• WHAT TO WORK ON
Nothing beyond the line containing "green diamond: (689, 951)" is to be printed; print exactly each line from the start of the records below through that line, leaving out pictures.
[DATA SUPPLIED — start]
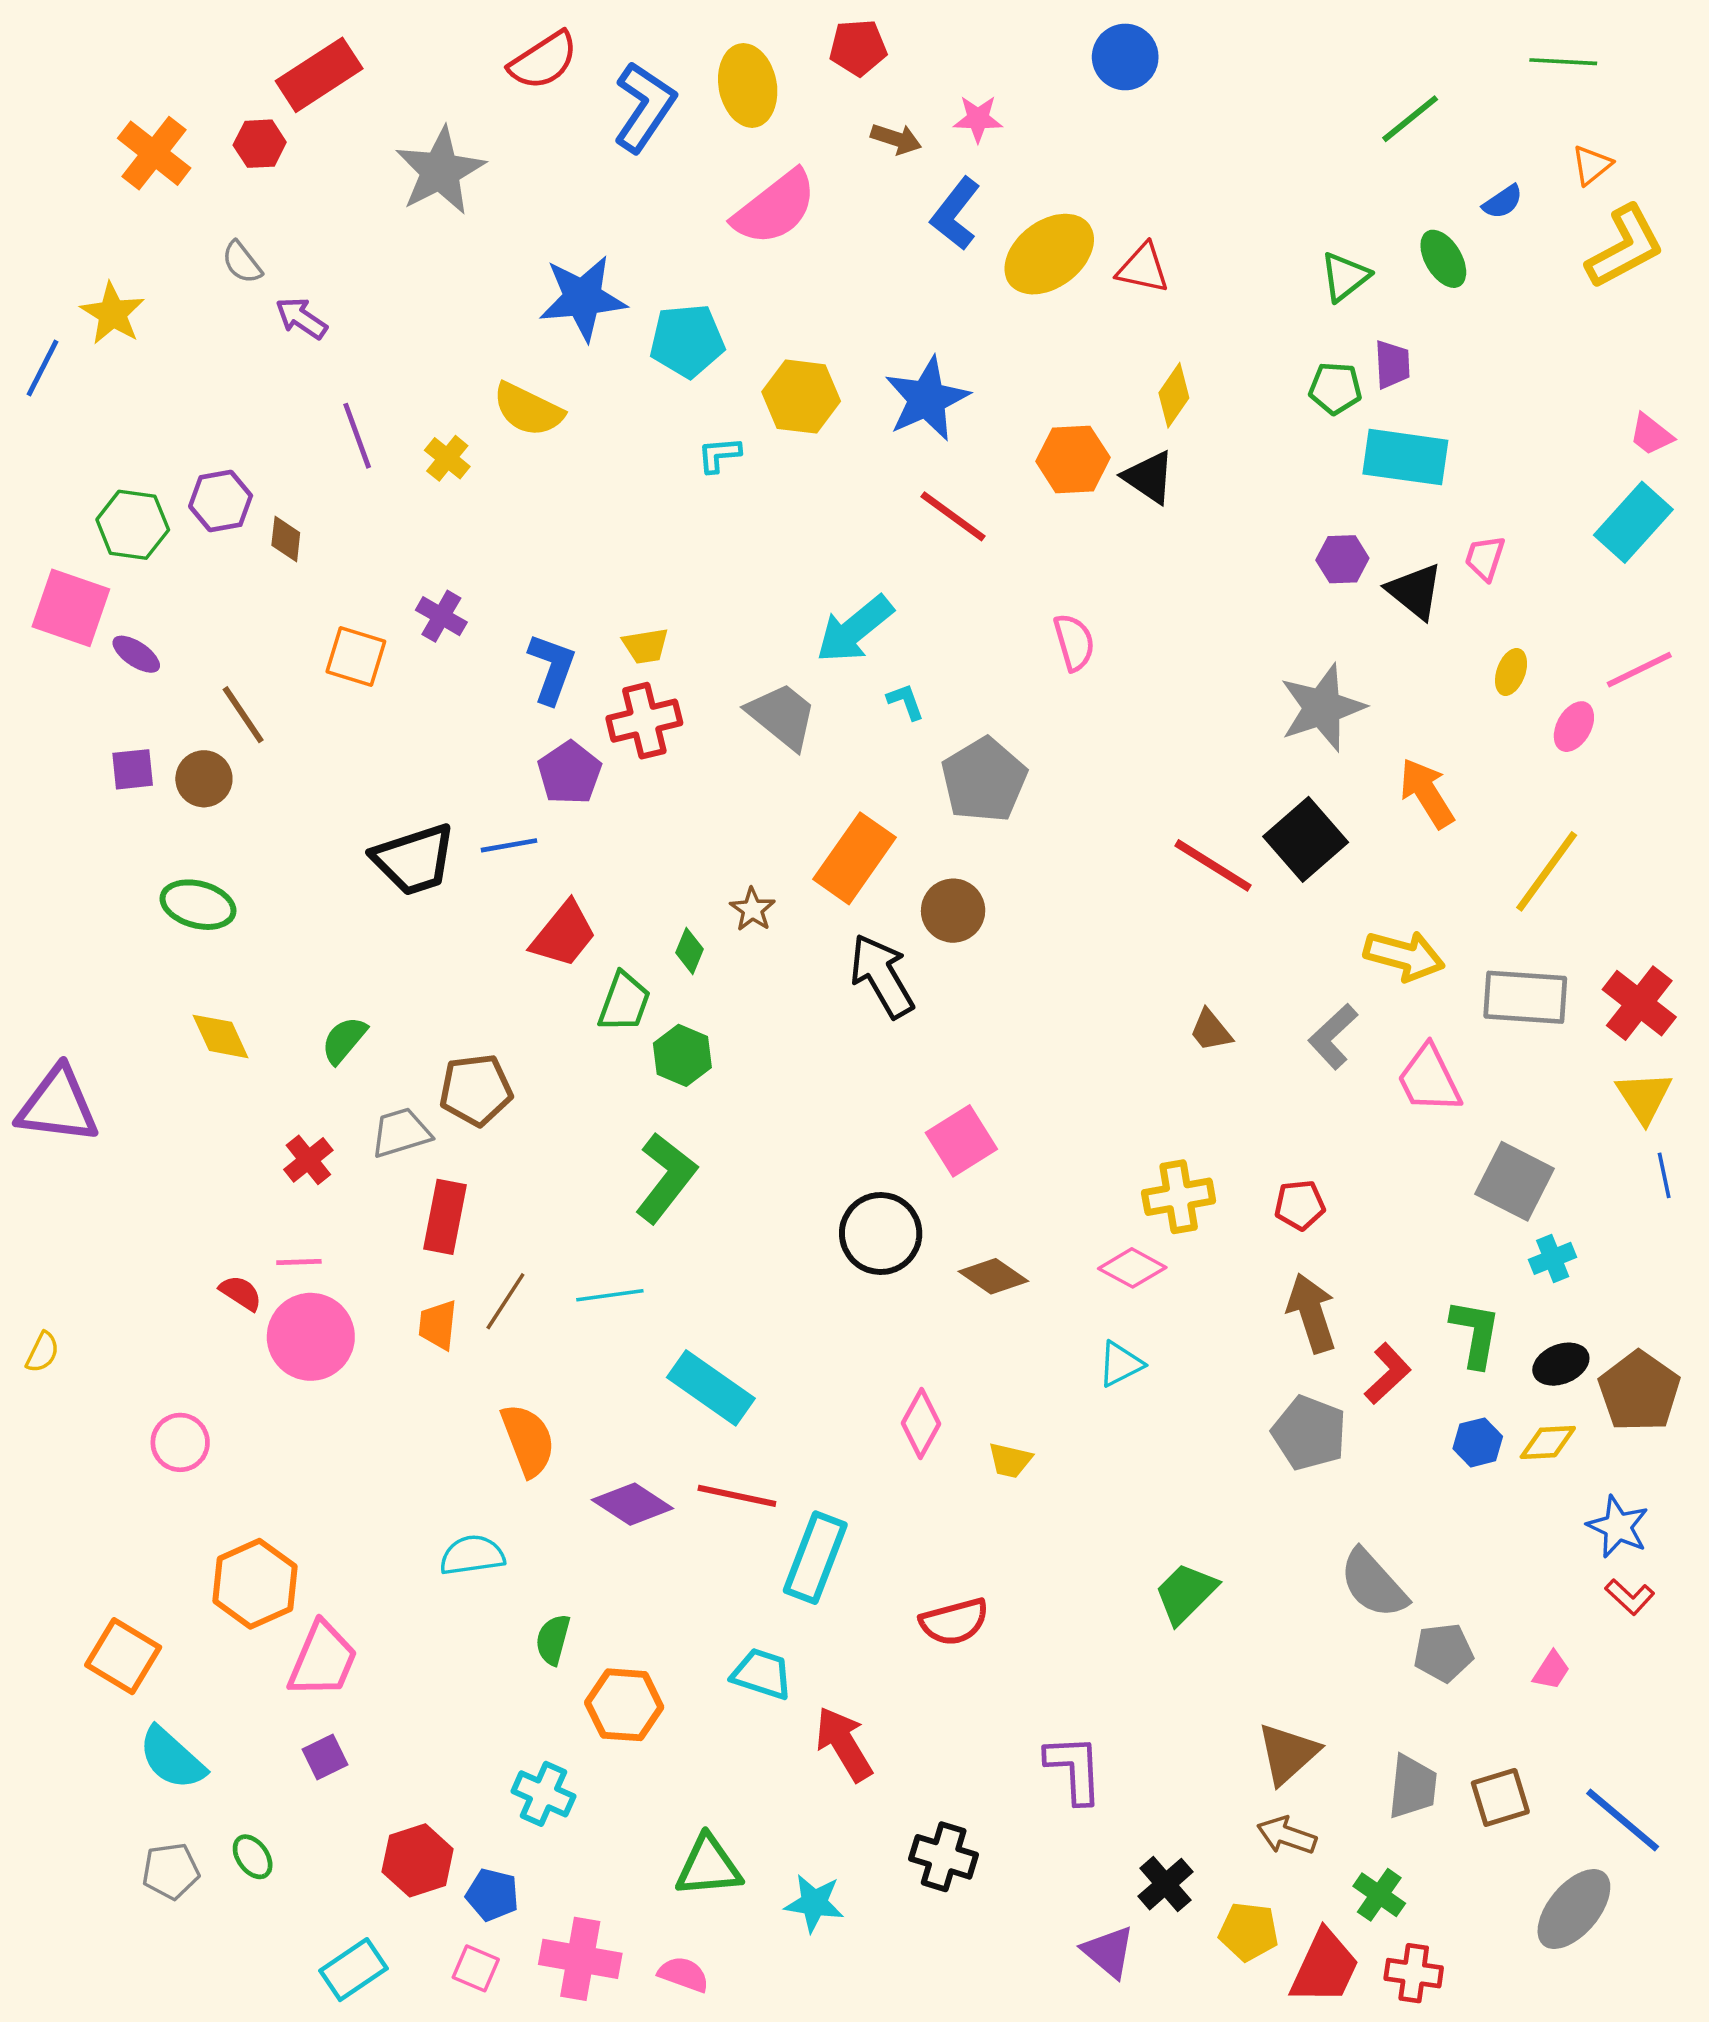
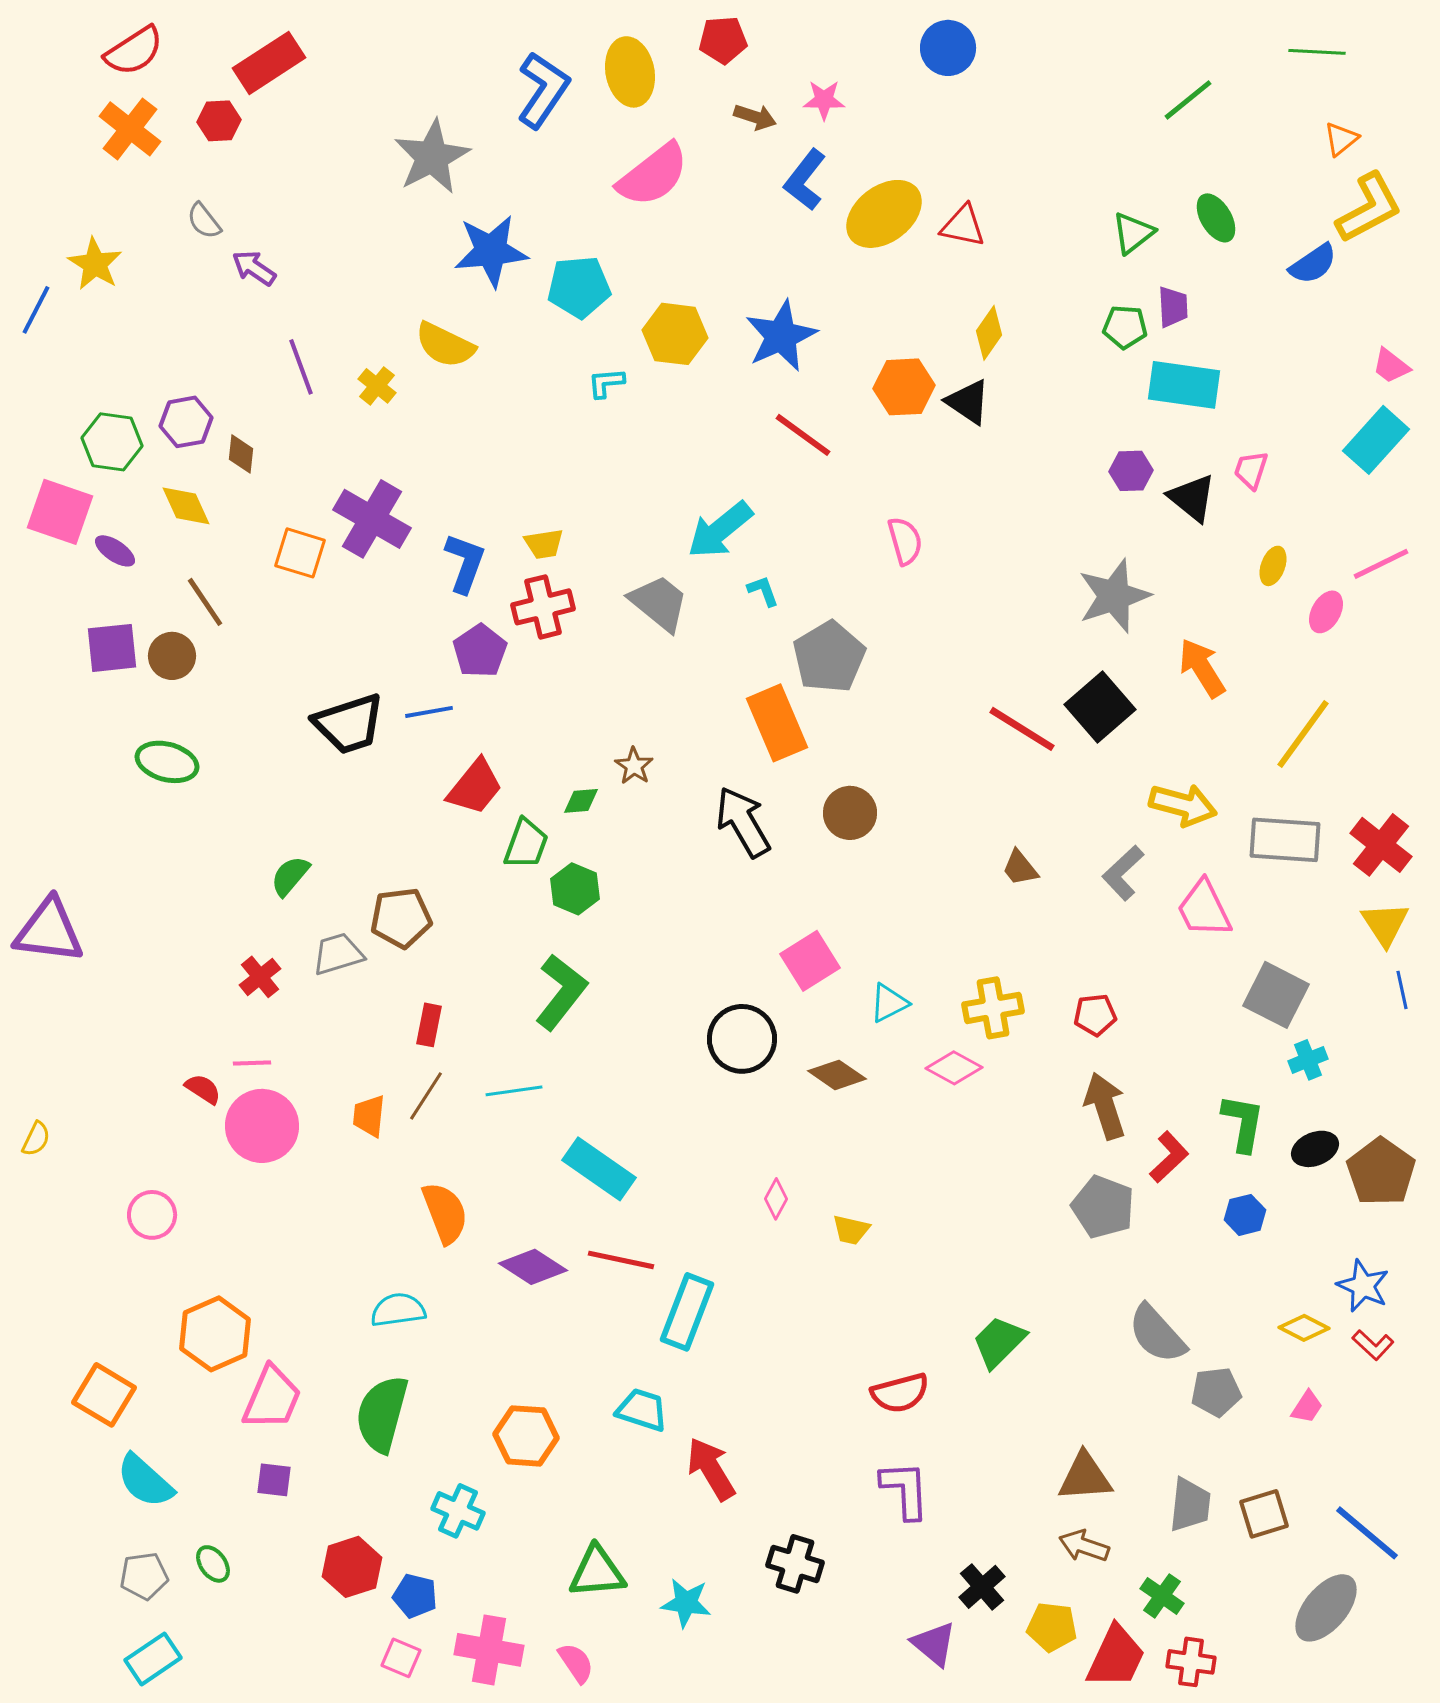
red semicircle: (543, 61) -> (134, 51), moved
gray star: (440, 171) -> (432, 157), moved
blue semicircle: (1503, 202) -> (1313, 264), moved, size x1.4
purple cross: (441, 616) -> (372, 519), size x1.8
purple square: (133, 769) -> (112, 648), size x1.4
orange rectangle: (854, 858) -> (777, 723), moved, turned -58
brown circle: (953, 911) -> (850, 813), moved
green diamond: (689, 951) -> (581, 801), turned 63
yellow diamond: (221, 1036) -> (186, 506), moved
red rectangle: (445, 1217) -> (429, 1025), moved, size x0.7
cyan triangle: (1120, 1364) -> (889, 1003), moved
pink diamond: (921, 1423) -> (776, 1199), size x0.7
yellow diamond: (1548, 1442) -> (1304, 1328), moved, turned 30
red semicircle: (954, 1622) -> (900, 1393), moved
green semicircle: (553, 1640) -> (382, 1414), moved, size x1.8
brown triangle: (1288, 1753) -> (1085, 1477), turned 38
purple square: (325, 1757) -> (274, 1480), turned 33
cyan rectangle: (354, 1970) -> (153, 1659), moved
pink semicircle: (684, 1974) -> (576, 1663), turned 36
[DATA SUPPLIED — finish]
• SOLUTION TO THIS PROBLEM
red semicircle: (543, 61) -> (134, 51), moved
gray star: (440, 171) -> (432, 157), moved
blue semicircle: (1503, 202) -> (1313, 264), moved, size x1.4
purple cross: (441, 616) -> (372, 519), size x1.8
purple square: (133, 769) -> (112, 648), size x1.4
orange rectangle: (854, 858) -> (777, 723), moved, turned -58
brown circle: (953, 911) -> (850, 813), moved
green diamond: (689, 951) -> (581, 801), turned 63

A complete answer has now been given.